PROMPT =>
Return only the lines of the listing below that run from the line with "relocated,bell in green,457" through the line with "relocated,domino in cobalt,311", both ends included, exactly as written.

INFORMATION GIVEN =>

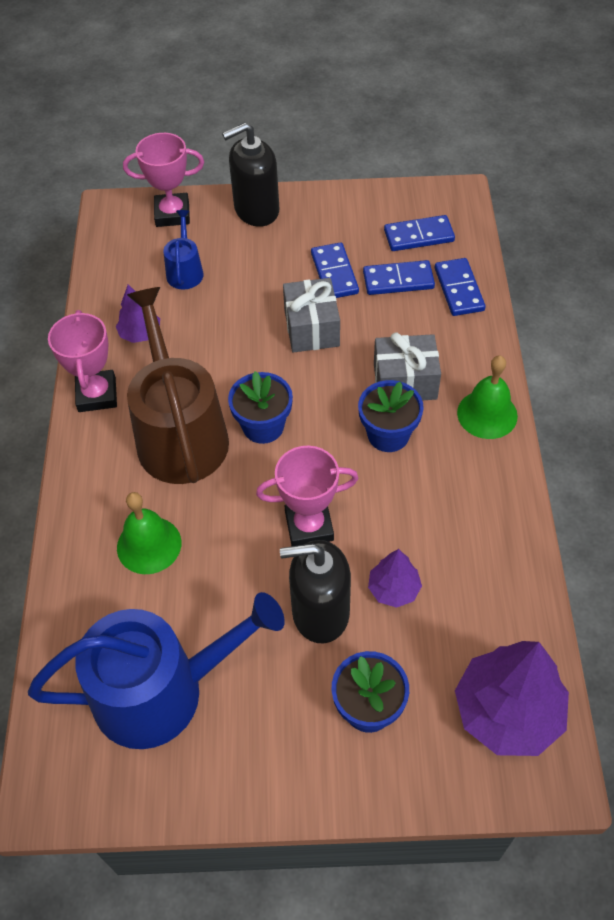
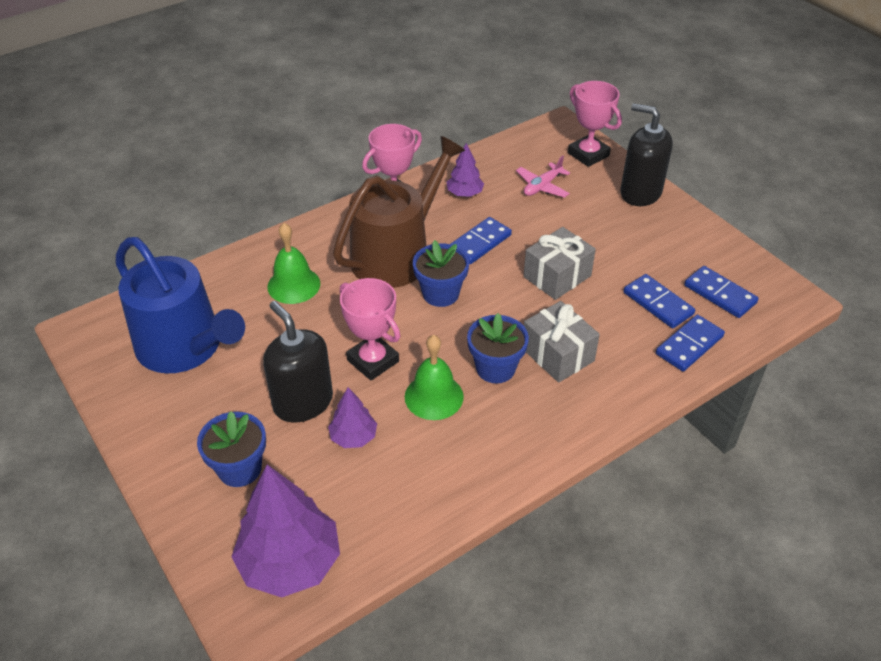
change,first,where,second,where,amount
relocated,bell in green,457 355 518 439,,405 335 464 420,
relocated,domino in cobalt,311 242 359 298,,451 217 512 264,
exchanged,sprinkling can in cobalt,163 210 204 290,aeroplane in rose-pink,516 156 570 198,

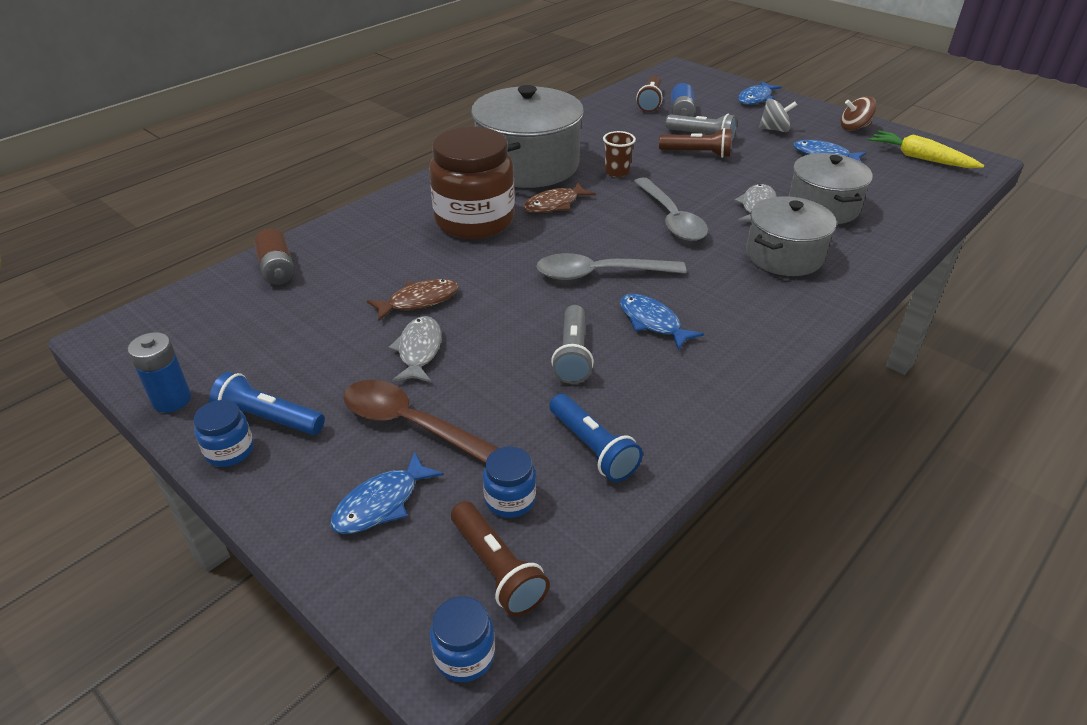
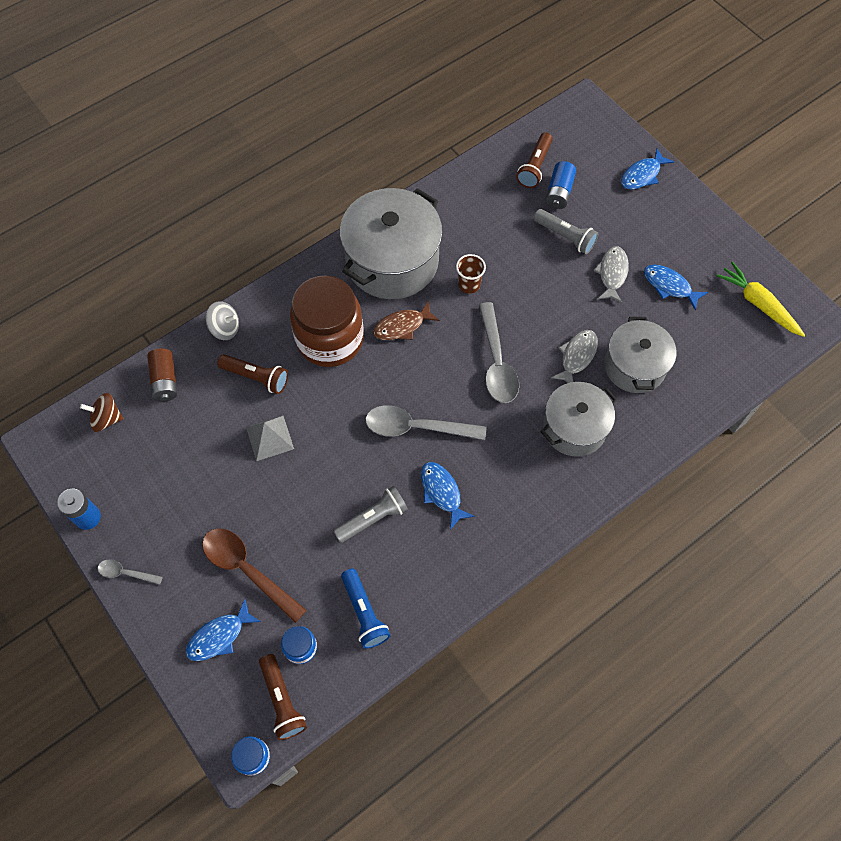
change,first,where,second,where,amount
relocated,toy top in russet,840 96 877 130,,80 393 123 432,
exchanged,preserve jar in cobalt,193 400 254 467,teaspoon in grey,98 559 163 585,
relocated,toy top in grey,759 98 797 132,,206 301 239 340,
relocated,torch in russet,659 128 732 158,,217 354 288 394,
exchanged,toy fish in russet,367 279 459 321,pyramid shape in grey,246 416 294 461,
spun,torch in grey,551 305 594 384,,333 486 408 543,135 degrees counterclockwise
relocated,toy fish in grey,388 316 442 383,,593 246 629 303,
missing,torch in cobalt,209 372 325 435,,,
==
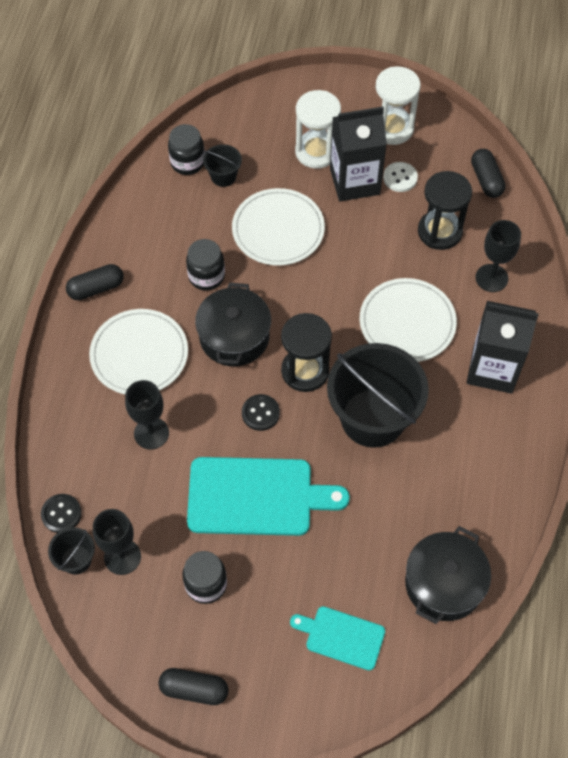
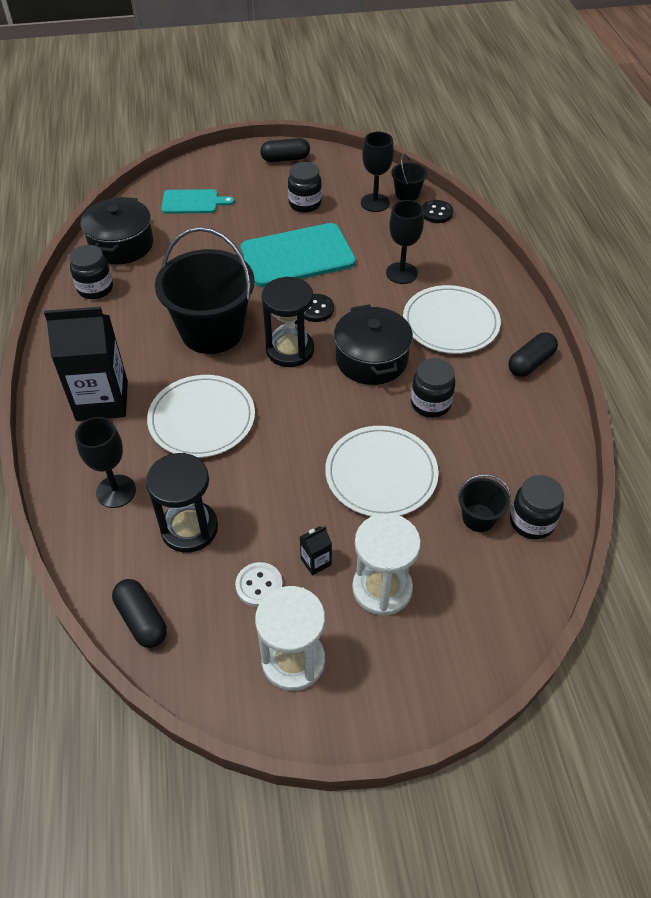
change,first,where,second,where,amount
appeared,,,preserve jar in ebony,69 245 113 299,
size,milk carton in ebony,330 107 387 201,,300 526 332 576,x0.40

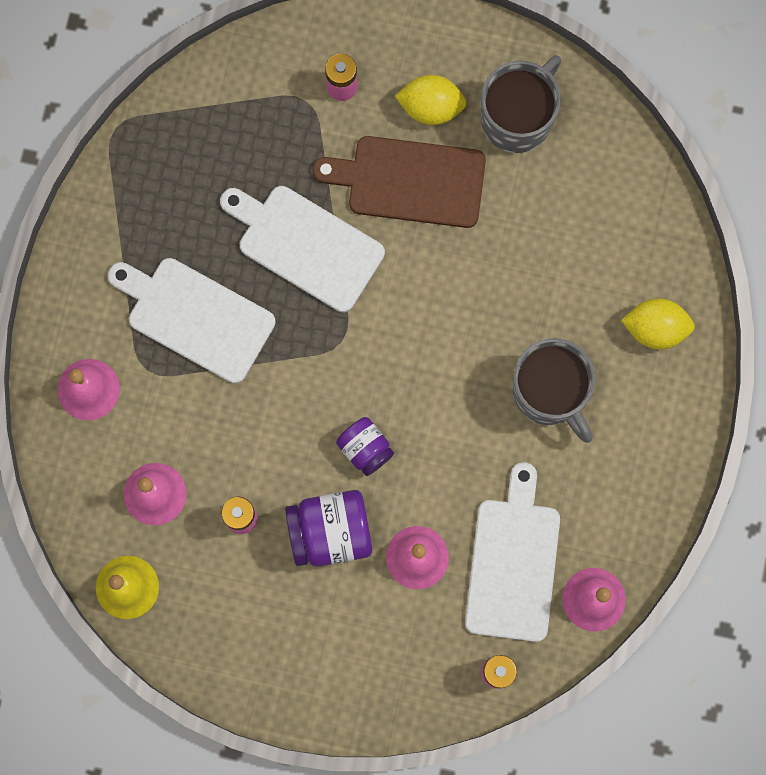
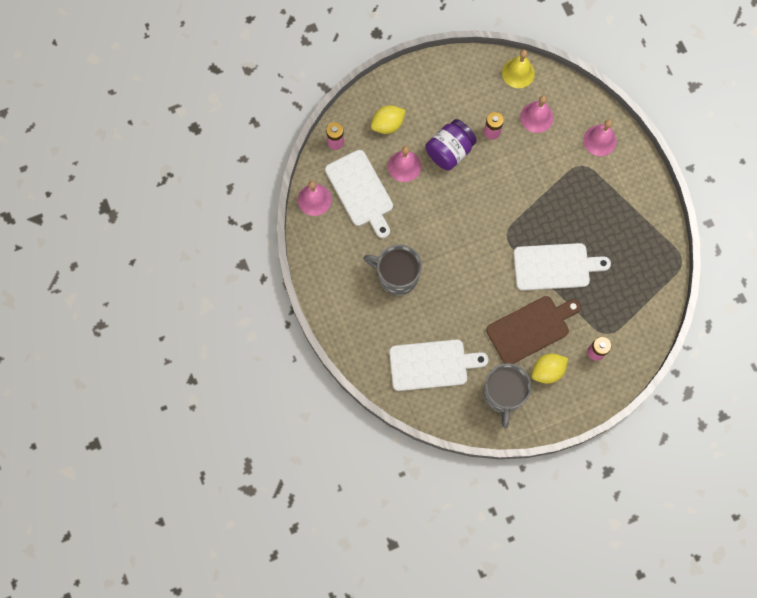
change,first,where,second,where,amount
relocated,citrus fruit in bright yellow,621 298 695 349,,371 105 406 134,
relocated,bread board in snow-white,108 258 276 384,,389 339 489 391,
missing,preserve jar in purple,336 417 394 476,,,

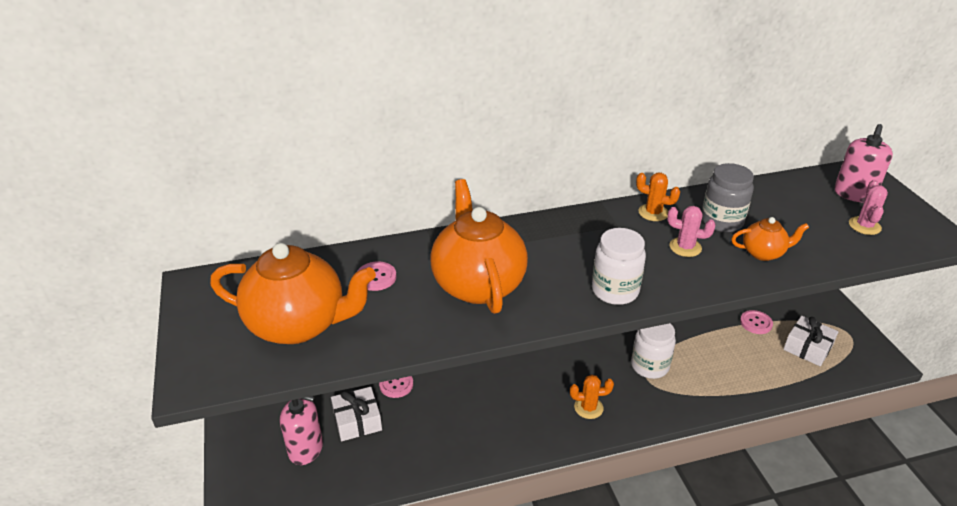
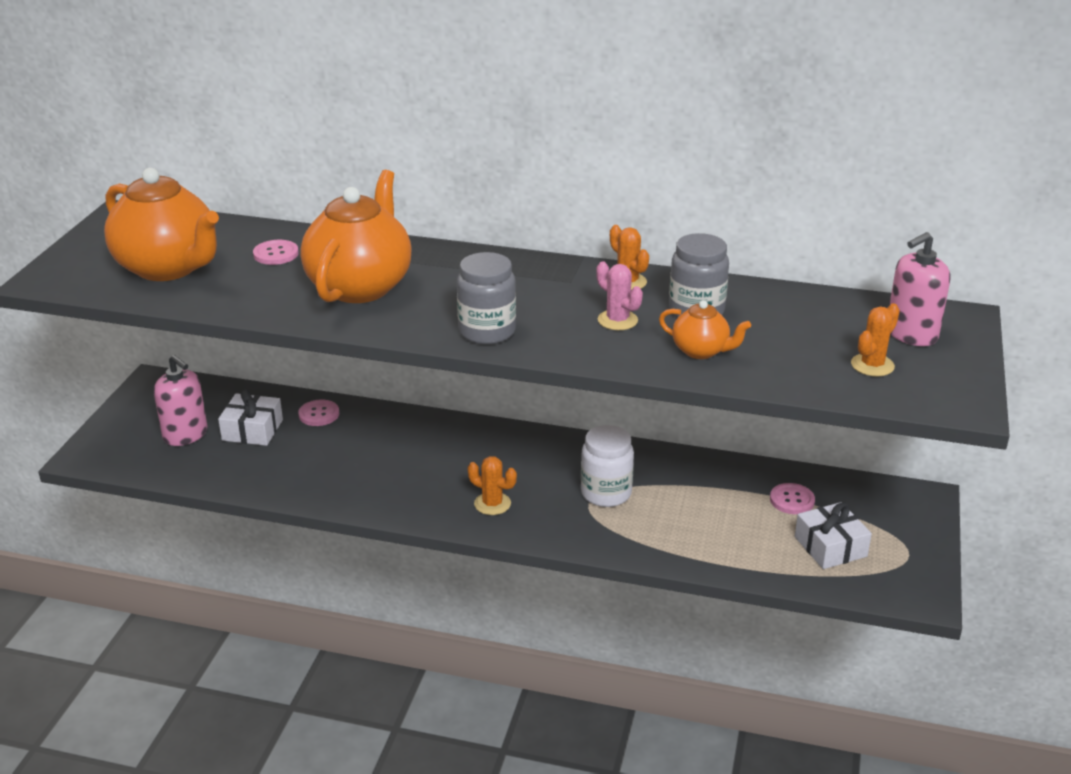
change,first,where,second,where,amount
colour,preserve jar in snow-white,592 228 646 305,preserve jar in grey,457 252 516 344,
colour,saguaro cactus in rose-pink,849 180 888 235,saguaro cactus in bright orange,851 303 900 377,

RESPONSE BOX =>
relocated,bell in green,457 355 518 439,,405 335 464 420,
relocated,domino in cobalt,311 242 359 298,,451 217 512 264,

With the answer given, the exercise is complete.